Your instructions:
Print this span of the material below exactly: the line with "box 716 393", the line with "weight 340 175", and every line between them, but nothing else.

Data shown:
[Start of section]

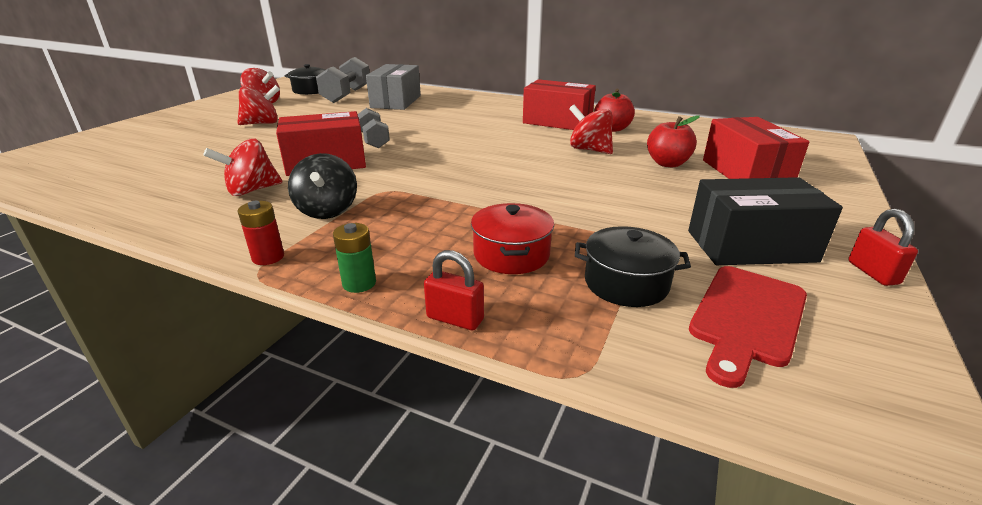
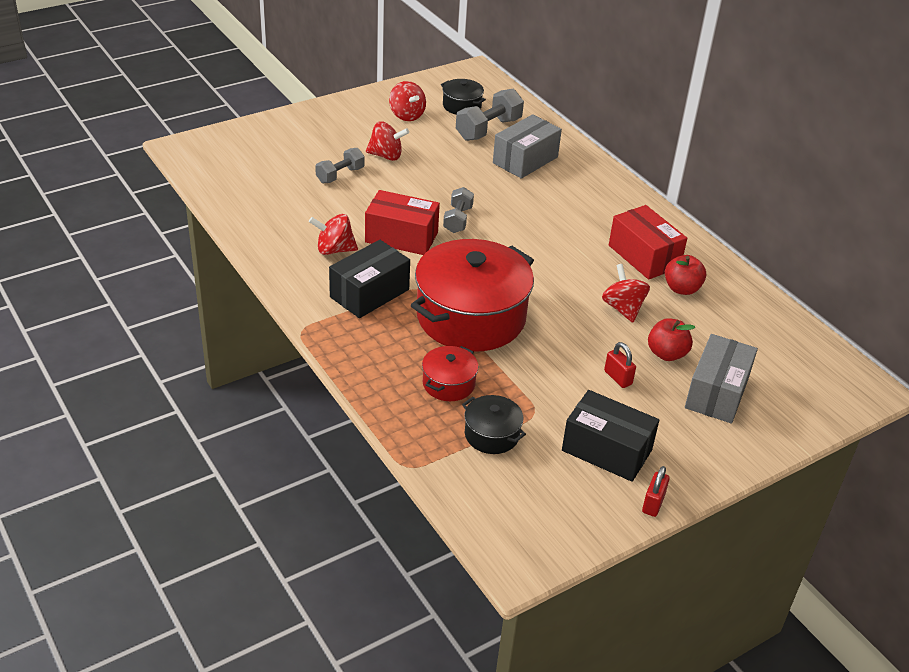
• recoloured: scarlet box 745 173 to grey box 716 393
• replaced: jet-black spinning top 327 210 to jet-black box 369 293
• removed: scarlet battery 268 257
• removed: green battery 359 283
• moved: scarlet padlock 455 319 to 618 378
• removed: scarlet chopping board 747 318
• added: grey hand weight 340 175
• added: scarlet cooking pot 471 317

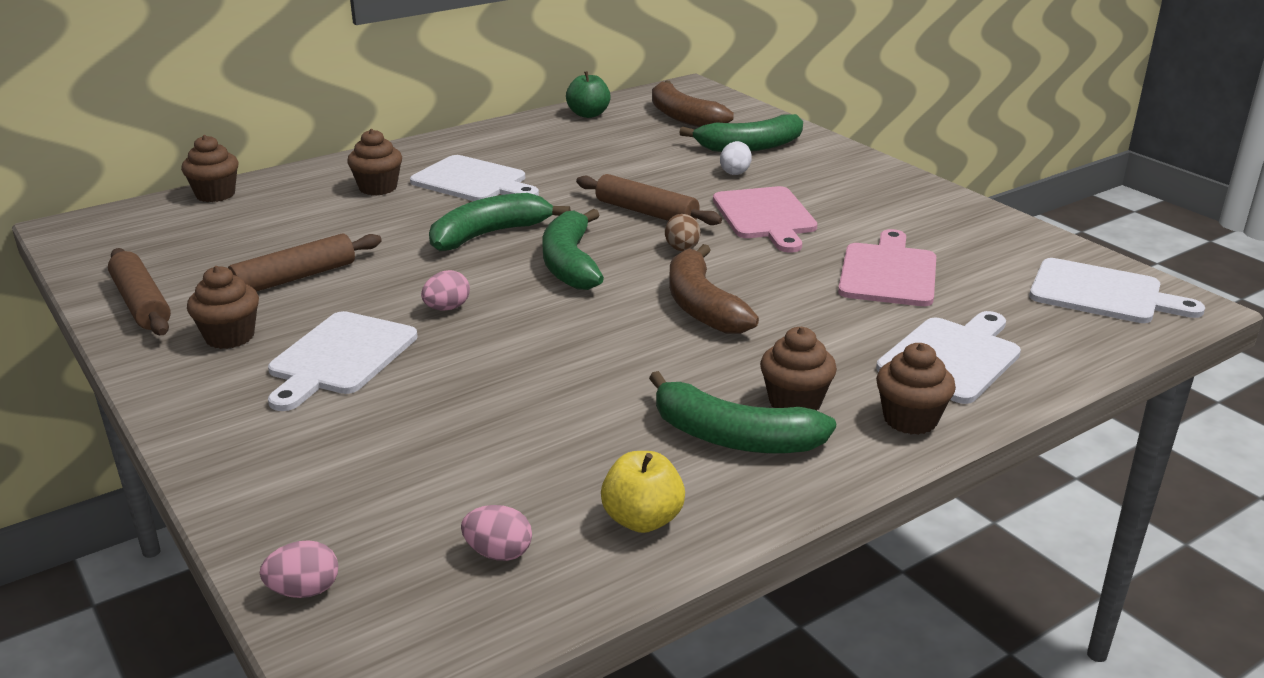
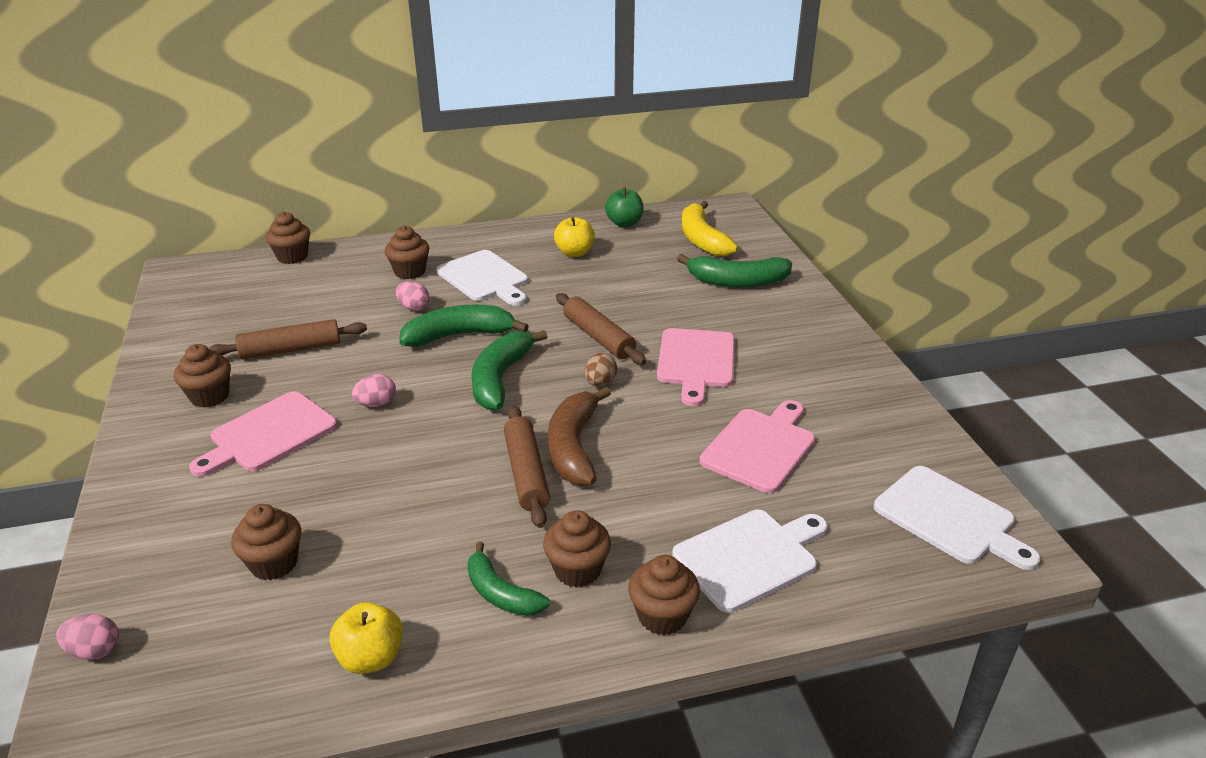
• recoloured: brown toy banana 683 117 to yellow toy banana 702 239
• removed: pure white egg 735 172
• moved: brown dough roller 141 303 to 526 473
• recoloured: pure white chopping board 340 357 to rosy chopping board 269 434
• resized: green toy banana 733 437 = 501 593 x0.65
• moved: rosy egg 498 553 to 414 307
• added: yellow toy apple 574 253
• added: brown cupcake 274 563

[End of section]
[Start of section]

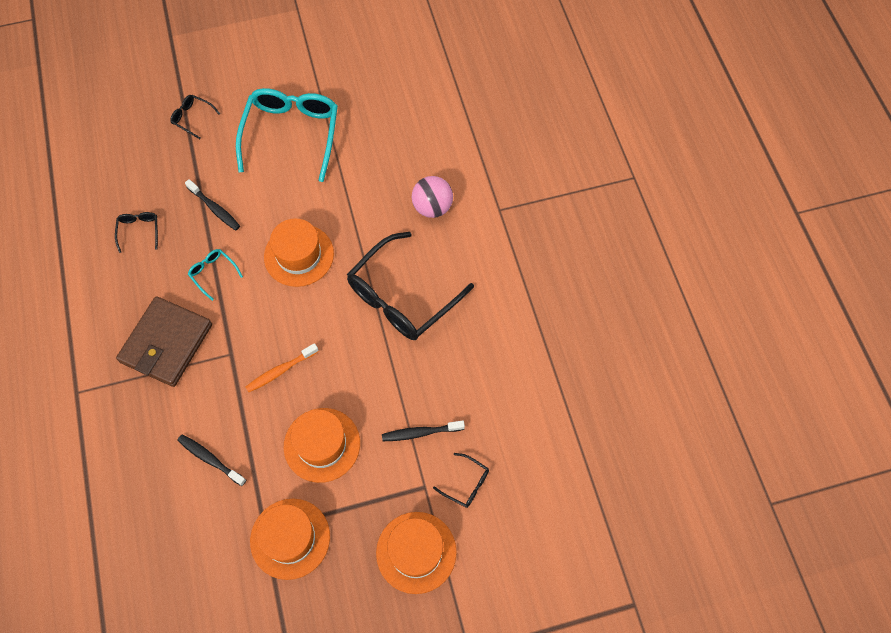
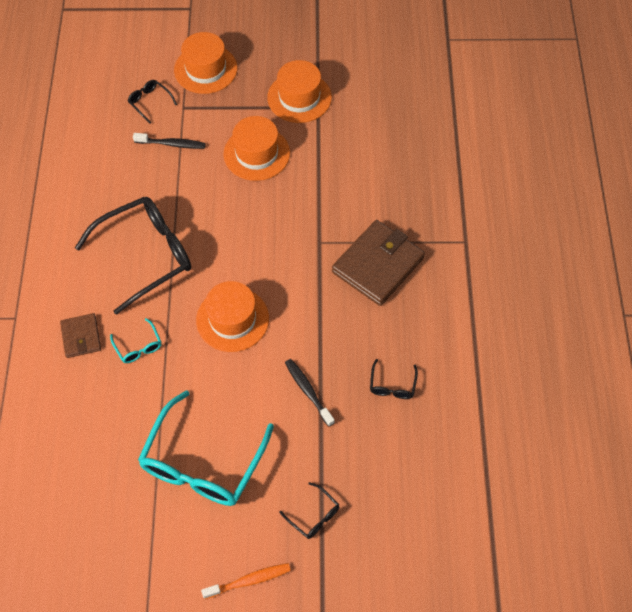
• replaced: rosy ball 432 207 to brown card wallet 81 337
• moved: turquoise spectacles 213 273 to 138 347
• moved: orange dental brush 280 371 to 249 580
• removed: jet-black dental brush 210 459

[End of section]
[Start of section]

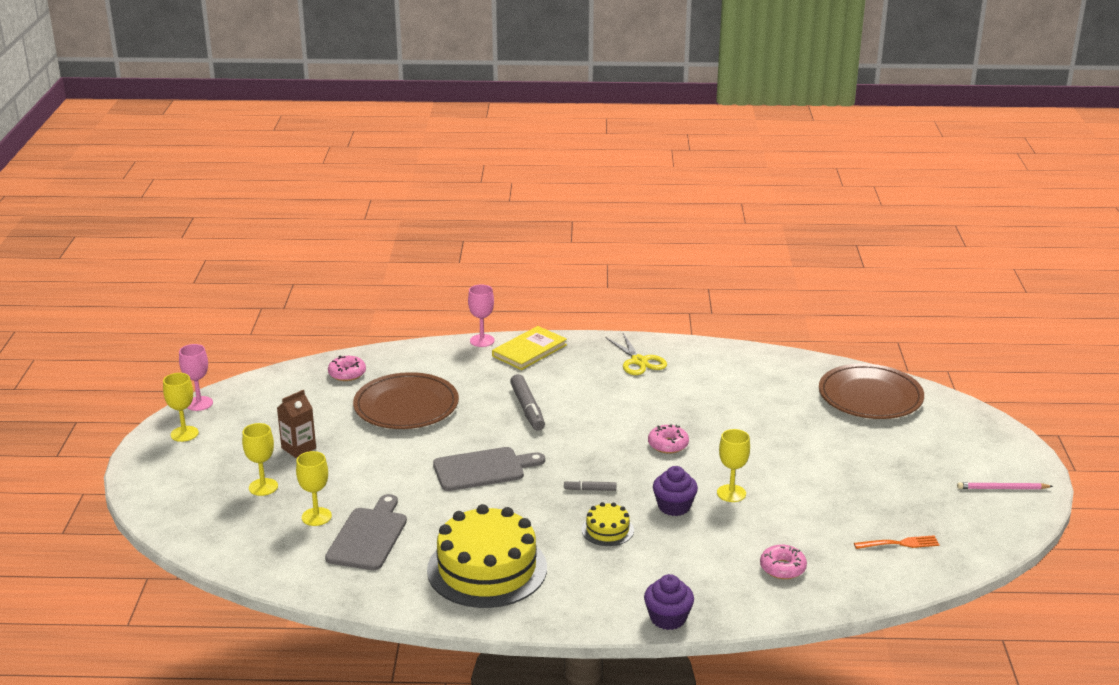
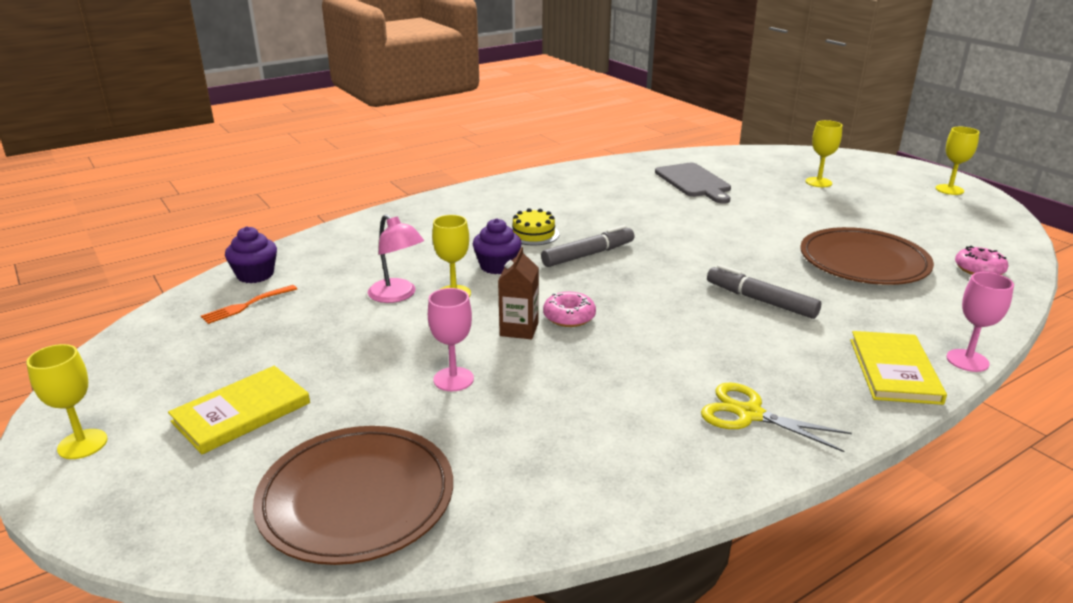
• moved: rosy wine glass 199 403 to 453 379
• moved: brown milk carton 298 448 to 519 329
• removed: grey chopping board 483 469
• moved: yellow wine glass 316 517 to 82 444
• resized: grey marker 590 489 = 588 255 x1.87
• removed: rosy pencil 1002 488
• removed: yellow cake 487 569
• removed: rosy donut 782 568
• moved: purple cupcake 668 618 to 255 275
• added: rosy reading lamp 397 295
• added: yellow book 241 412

[End of section]

Solution for this problem:
• recoloured: scarlet box 745 173 to grey box 716 393
• replaced: jet-black spinning top 327 210 to jet-black box 369 293
• removed: scarlet battery 268 257
• removed: green battery 359 283
• moved: scarlet padlock 455 319 to 618 378
• removed: scarlet chopping board 747 318
• added: grey hand weight 340 175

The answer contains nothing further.